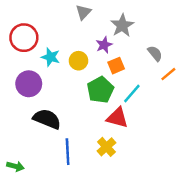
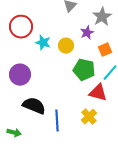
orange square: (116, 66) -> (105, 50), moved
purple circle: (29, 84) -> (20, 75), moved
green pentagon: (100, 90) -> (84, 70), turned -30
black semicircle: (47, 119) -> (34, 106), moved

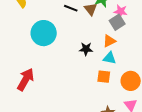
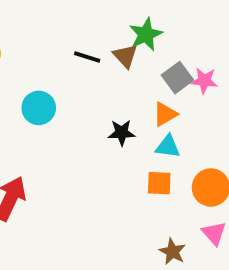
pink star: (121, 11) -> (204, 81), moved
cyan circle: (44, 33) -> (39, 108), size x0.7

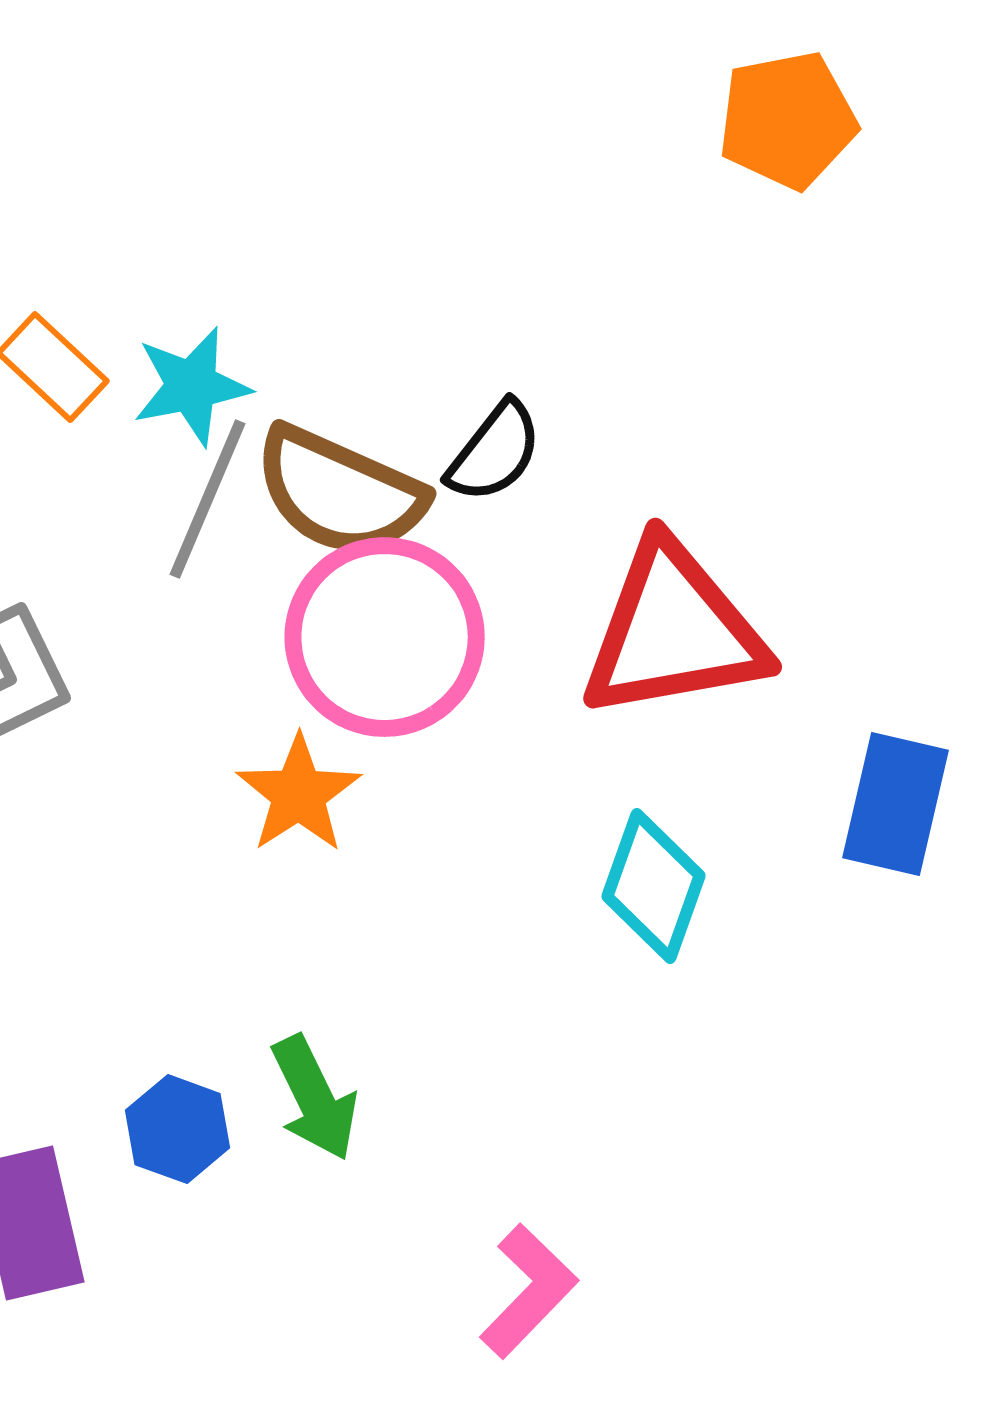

** About this task **
Every line above that contains the word "moved" should be reported.

** Result of the task **
orange square: (116, 66) -> (105, 50), moved
purple circle: (29, 84) -> (20, 75), moved
black semicircle: (47, 119) -> (34, 106), moved
pink star: (121, 11) -> (204, 81), moved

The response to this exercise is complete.